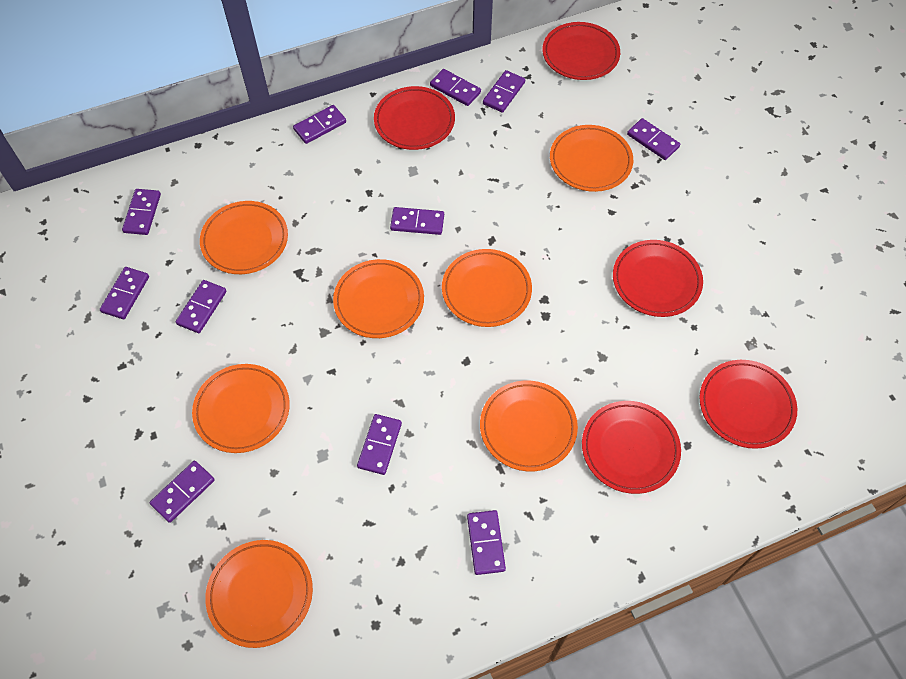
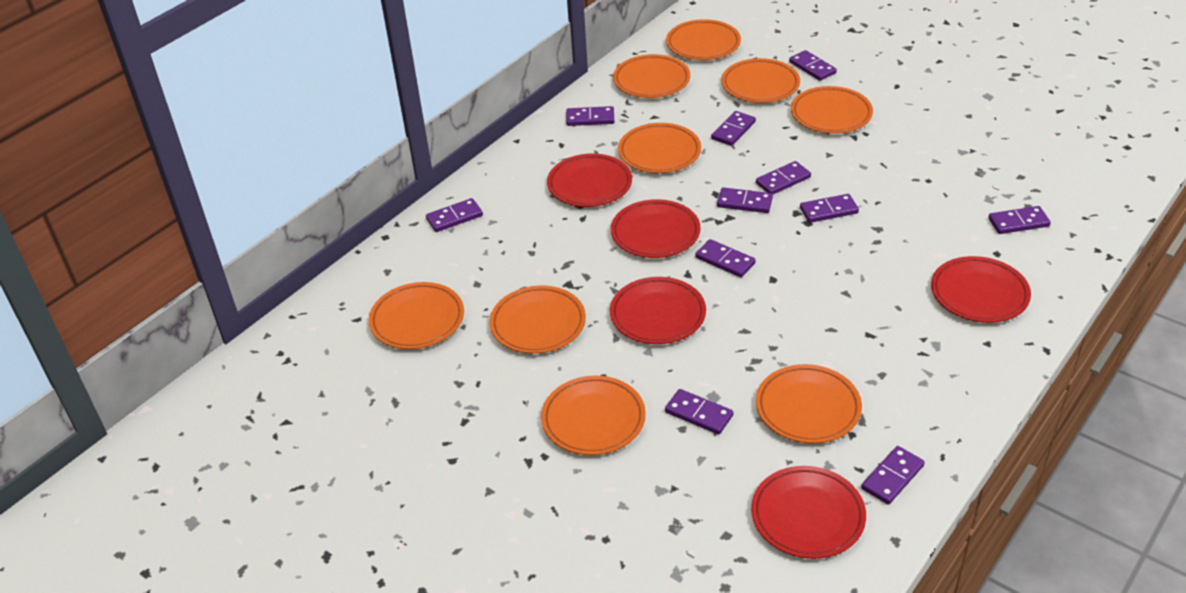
orange plate: 7 -> 9

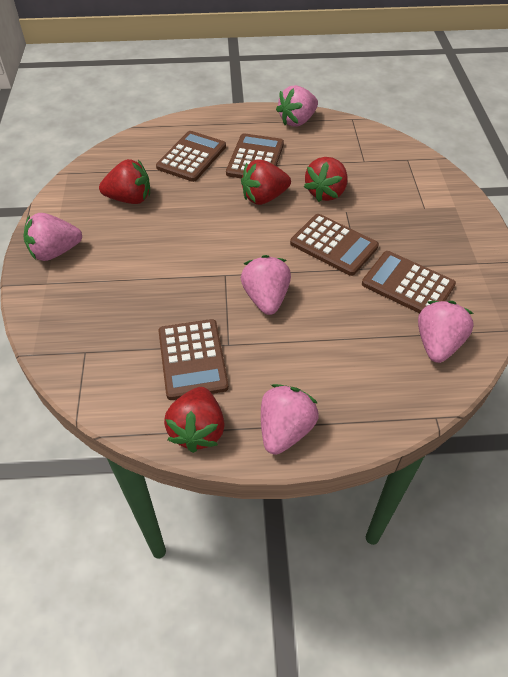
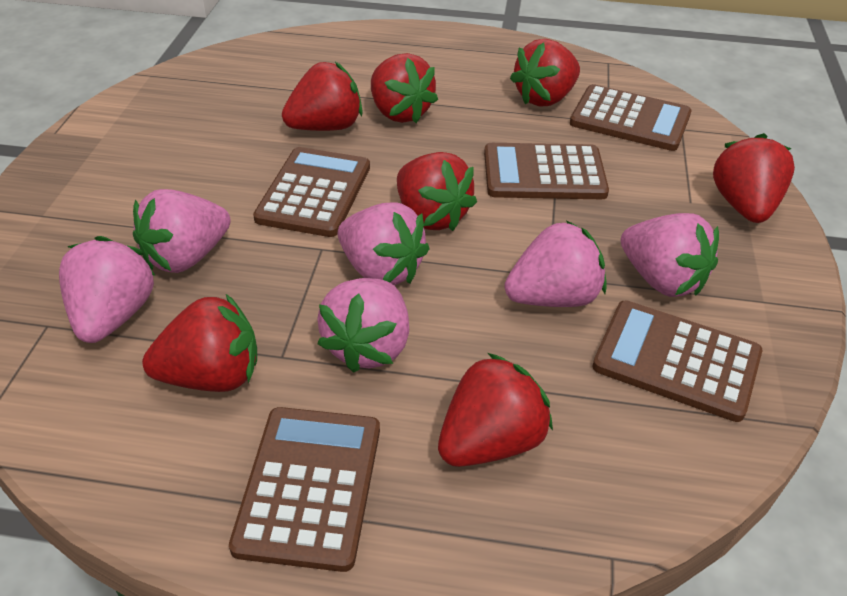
pink strawberry: 5 -> 6
red strawberry: 4 -> 7

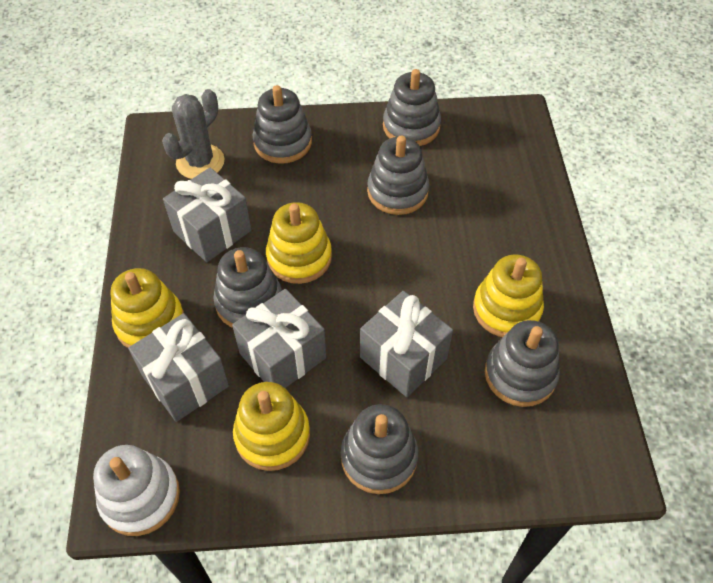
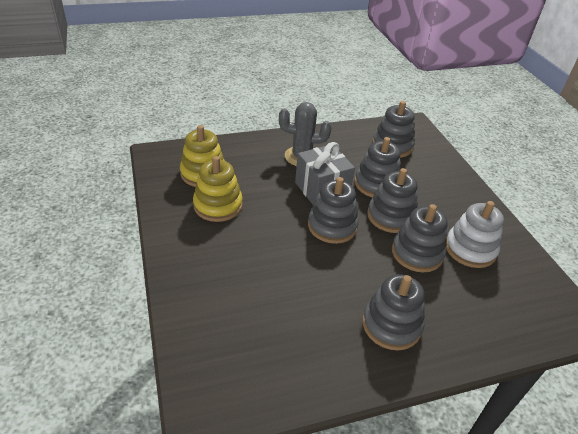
grey gift: 4 -> 1
yellow stacking toy: 4 -> 2

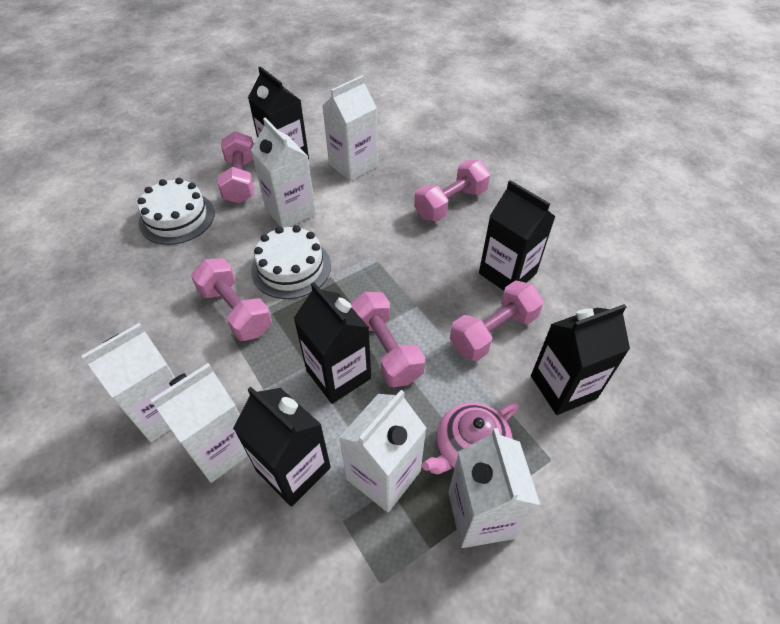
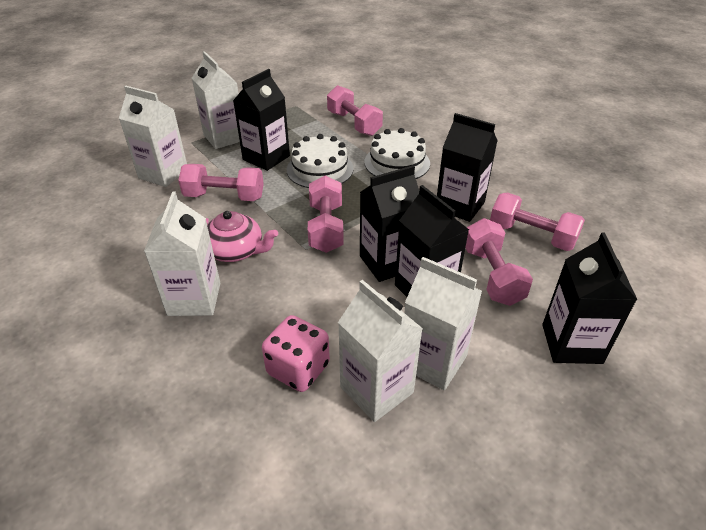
pink dice: 0 -> 1
white carton: 6 -> 5

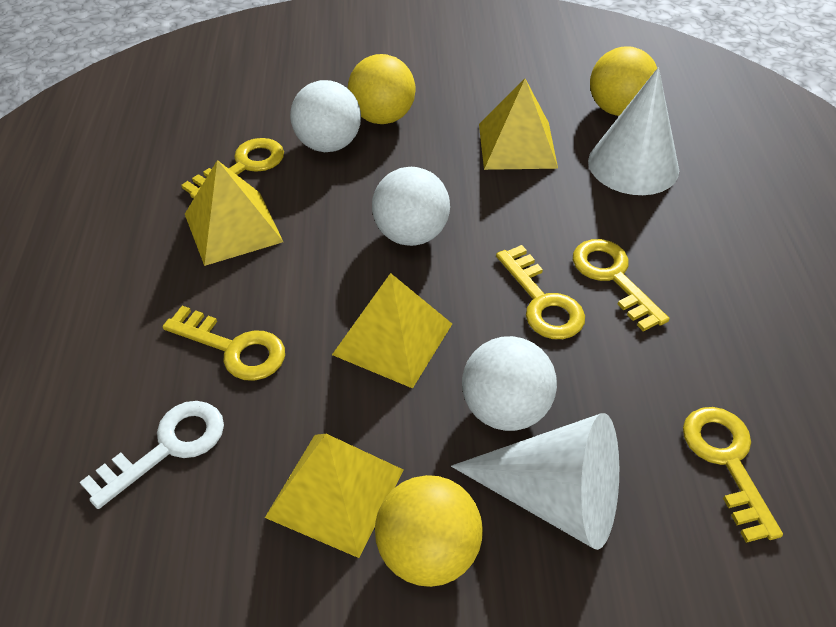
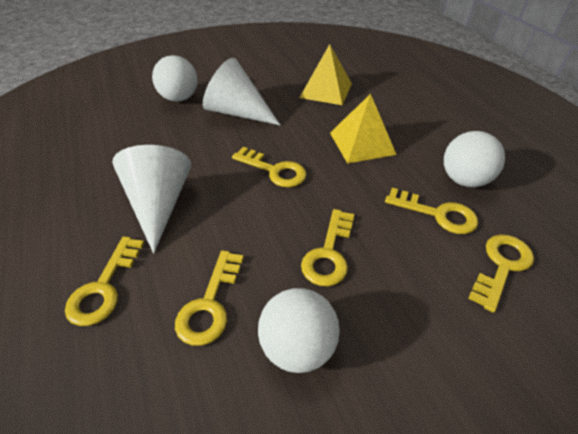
white key: 1 -> 0
yellow ball: 3 -> 0
yellow key: 5 -> 6
yellow pyramid: 4 -> 2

ASSIGNED TASK: The pictures alone are to be left out when the data above is copied; all else must match exactly.

OUTPUT:
orange plate: 7 -> 9

pink strawberry: 5 -> 6
red strawberry: 4 -> 7

grey gift: 4 -> 1
yellow stacking toy: 4 -> 2

pink dice: 0 -> 1
white carton: 6 -> 5

white key: 1 -> 0
yellow ball: 3 -> 0
yellow key: 5 -> 6
yellow pyramid: 4 -> 2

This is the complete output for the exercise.